» **Task objective**
Render the stretch of records below, from the very first line through the line containing "black triangle at (416, 570): moved", as a JSON list of strings with one string per line and blank lines omitted.

● ● ● ● ●

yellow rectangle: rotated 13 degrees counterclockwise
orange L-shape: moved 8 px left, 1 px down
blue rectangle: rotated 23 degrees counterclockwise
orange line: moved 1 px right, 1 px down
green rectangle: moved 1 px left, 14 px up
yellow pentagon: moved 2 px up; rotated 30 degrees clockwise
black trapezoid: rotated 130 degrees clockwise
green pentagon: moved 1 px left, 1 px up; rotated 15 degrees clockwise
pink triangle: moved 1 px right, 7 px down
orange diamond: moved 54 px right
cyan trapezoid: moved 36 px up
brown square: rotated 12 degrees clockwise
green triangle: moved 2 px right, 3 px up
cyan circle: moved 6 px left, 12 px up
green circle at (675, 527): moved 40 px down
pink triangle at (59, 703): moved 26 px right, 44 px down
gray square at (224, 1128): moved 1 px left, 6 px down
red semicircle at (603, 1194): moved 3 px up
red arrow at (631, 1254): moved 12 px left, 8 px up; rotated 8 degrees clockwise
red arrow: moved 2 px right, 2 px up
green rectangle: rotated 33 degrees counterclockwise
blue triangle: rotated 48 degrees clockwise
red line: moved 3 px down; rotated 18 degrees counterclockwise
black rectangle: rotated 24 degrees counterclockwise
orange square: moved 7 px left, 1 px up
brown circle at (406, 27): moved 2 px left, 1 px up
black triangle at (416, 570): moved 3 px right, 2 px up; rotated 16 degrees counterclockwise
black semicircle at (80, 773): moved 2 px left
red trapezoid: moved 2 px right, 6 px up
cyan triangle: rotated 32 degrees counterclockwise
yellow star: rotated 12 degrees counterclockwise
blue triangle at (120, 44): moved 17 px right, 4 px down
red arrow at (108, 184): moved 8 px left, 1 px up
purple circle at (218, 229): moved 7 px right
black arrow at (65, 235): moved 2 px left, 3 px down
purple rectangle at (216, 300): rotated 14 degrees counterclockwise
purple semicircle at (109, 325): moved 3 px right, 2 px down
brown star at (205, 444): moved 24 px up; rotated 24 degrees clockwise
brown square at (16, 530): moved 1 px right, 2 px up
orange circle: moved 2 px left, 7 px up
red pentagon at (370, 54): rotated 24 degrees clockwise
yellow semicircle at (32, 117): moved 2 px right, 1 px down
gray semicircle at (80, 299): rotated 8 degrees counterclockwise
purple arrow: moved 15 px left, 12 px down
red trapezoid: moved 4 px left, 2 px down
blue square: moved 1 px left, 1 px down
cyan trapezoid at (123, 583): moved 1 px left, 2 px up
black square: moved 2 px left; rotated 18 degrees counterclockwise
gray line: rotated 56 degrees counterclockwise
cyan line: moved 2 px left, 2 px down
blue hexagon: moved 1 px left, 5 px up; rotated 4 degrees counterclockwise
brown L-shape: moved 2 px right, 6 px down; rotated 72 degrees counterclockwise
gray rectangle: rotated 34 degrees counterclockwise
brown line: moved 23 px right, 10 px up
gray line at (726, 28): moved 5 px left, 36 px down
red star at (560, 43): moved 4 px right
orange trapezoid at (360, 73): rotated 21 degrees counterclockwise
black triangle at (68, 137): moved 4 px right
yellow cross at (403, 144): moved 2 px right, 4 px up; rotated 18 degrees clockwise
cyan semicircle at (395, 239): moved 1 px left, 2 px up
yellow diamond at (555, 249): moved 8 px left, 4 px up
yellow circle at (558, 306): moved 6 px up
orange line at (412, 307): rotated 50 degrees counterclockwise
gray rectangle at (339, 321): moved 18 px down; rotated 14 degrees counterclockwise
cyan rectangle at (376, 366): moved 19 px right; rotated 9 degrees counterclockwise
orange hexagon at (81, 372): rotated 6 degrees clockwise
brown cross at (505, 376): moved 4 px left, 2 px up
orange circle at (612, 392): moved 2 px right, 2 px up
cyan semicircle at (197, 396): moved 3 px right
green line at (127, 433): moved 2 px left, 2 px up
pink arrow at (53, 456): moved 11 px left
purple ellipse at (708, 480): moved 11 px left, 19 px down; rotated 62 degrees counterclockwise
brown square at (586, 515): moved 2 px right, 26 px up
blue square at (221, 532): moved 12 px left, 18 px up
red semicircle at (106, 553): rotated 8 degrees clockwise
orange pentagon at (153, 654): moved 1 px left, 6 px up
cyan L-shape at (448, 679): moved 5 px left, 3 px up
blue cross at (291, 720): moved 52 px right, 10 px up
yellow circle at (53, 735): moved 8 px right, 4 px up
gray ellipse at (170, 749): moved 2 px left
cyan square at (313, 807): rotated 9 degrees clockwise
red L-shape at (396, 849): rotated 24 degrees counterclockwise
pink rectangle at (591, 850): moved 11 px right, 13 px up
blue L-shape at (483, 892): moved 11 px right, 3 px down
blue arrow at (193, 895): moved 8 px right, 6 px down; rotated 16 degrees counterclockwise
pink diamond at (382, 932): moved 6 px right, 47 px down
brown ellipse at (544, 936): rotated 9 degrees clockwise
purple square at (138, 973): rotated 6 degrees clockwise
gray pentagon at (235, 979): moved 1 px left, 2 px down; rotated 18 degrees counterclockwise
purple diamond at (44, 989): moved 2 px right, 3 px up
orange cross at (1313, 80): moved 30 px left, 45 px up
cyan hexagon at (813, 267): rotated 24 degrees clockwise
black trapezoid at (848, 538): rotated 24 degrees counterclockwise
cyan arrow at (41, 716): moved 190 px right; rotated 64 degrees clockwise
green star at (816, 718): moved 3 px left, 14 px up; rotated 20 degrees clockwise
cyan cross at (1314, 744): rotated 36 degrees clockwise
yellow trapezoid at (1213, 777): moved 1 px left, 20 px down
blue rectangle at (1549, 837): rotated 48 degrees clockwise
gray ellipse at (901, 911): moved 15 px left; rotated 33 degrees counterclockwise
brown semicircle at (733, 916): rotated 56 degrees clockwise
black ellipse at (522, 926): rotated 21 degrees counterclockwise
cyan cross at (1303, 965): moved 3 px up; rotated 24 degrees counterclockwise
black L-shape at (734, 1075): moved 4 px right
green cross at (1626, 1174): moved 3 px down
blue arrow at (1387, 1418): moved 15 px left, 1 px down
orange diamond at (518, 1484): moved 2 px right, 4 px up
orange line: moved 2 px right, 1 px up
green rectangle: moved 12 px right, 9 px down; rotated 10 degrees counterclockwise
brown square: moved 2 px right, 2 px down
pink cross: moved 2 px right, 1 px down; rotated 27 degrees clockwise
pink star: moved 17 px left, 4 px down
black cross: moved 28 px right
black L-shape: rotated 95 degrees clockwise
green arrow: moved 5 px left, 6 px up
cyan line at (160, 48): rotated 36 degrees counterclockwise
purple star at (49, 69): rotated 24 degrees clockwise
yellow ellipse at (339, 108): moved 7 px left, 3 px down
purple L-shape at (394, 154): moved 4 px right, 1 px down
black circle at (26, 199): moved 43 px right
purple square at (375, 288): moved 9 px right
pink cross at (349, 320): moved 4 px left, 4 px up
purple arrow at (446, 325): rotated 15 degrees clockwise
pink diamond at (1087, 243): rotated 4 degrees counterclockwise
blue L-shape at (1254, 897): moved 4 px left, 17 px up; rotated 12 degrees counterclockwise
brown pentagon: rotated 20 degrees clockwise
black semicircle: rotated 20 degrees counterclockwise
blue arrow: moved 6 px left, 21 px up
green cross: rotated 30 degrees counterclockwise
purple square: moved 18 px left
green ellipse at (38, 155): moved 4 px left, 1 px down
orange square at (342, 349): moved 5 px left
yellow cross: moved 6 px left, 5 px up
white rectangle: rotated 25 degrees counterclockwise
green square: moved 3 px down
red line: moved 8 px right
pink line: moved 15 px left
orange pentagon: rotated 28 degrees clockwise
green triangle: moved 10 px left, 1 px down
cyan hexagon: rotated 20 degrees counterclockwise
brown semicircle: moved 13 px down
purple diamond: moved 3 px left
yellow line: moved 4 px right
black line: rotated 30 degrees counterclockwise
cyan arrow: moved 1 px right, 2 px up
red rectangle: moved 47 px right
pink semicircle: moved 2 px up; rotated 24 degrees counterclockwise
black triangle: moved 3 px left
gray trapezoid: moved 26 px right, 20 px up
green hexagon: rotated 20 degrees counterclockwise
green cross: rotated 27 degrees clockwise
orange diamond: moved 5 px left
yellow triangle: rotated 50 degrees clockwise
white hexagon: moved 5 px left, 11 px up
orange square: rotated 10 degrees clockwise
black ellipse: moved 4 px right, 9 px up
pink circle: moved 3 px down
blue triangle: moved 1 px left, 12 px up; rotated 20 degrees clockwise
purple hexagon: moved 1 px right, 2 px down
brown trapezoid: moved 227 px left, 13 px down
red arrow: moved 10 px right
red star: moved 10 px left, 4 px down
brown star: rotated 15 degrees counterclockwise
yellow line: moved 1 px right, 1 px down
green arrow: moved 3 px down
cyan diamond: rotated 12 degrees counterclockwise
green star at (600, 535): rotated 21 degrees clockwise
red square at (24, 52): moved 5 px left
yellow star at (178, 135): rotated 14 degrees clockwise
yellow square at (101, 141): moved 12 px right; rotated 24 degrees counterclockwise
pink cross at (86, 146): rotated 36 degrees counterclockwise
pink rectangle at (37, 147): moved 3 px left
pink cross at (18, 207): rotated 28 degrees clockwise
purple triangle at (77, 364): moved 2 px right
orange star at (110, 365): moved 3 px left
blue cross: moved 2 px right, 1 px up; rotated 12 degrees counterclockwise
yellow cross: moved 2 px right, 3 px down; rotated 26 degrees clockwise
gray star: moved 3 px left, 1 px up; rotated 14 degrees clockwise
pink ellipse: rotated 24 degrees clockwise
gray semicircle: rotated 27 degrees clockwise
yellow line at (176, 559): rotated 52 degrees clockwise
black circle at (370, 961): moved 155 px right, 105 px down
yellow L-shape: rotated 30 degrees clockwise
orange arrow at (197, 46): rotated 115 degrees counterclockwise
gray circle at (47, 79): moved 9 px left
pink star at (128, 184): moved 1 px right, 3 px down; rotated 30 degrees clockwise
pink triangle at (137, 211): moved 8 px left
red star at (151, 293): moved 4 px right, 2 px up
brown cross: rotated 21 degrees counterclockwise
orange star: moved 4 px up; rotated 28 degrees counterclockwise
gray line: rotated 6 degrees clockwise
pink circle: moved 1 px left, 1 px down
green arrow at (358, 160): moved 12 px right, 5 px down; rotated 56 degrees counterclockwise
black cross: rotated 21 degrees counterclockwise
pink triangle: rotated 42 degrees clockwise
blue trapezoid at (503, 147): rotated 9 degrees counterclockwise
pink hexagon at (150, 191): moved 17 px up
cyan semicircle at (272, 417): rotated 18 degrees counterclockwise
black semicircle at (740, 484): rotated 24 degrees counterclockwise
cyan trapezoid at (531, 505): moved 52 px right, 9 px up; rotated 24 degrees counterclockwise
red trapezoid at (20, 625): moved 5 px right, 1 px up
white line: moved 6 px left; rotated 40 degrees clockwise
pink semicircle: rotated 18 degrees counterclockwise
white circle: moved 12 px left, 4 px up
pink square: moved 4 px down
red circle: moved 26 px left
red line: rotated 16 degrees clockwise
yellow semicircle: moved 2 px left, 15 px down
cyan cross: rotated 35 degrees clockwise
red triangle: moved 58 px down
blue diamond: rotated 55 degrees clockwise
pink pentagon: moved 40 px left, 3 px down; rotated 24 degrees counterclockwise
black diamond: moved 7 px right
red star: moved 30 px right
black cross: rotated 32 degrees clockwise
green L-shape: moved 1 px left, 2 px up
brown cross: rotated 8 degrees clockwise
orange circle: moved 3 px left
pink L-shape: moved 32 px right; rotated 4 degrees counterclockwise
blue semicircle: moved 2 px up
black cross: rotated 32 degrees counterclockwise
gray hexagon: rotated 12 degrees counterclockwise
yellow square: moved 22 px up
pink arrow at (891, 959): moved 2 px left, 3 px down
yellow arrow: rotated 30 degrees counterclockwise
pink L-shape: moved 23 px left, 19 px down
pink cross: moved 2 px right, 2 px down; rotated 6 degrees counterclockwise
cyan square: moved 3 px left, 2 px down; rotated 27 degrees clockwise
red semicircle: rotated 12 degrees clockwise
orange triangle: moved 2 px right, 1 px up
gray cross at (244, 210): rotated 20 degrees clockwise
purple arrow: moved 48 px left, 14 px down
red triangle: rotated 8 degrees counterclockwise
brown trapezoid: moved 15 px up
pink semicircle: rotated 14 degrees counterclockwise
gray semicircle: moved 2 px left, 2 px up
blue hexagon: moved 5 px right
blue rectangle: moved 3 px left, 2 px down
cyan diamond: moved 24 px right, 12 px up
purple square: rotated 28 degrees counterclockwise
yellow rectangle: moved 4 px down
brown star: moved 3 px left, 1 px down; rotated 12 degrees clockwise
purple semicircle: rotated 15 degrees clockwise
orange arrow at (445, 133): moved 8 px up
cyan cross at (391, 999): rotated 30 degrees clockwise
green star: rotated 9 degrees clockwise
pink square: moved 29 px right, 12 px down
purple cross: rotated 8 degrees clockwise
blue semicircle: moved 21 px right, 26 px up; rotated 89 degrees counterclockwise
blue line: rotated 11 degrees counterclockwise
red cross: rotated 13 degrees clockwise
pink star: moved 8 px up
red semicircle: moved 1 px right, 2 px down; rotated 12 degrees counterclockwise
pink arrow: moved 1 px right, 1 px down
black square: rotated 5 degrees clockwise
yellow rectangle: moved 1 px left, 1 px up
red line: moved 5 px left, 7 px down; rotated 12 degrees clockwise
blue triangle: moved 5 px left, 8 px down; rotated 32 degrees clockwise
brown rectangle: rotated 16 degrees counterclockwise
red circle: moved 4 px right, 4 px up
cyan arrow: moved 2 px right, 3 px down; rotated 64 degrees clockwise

● ● ● ● ●

» **Final answer**
[
  "yellow rectangle: rotated 13 degrees counterclockwise",
  "orange L-shape: moved 8 px left, 1 px down",
  "blue rectangle: rotated 23 degrees counterclockwise",
  "orange line: moved 1 px right, 1 px down",
  "green rectangle: moved 1 px left, 14 px up",
  "yellow pentagon: moved 2 px up; rotated 30 degrees clockwise",
  "black trapezoid: rotated 130 degrees clockwise",
  "green pentagon: moved 1 px left, 1 px up; rotated 15 degrees clockwise",
  "pink triangle: moved 1 px right, 7 px down",
  "orange diamond: moved 54 px right",
  "cyan trapezoid: moved 36 px up",
  "brown square: rotated 12 degrees clockwise",
  "green triangle: moved 2 px right, 3 px up",
  "cyan circle: moved 6 px left, 12 px up",
  "green circle at (675, 527): moved 40 px down",
  "pink triangle at (59, 703): moved 26 px right, 44 px down",
  "gray square at (224, 1128): moved 1 px left, 6 px down",
  "red semicircle at (603, 1194): moved 3 px up",
  "red arrow at (631, 1254): moved 12 px left, 8 px up; rotated 8 degrees clockwise",
  "red arrow: moved 2 px right, 2 px up",
  "green rectangle: rotated 33 degrees counterclockwise",
  "blue triangle: rotated 48 degrees clockwise",
  "red line: moved 3 px down; rotated 18 degrees counterclockwise",
  "black rectangle: rotated 24 degrees counterclockwise",
  "orange square: moved 7 px left, 1 px up",
  "brown circle at (406, 27): moved 2 px left, 1 px up",
  "black triangle at (416, 570): moved 3 px right, 2 px up; rotated 16 degrees counterclockwise"
]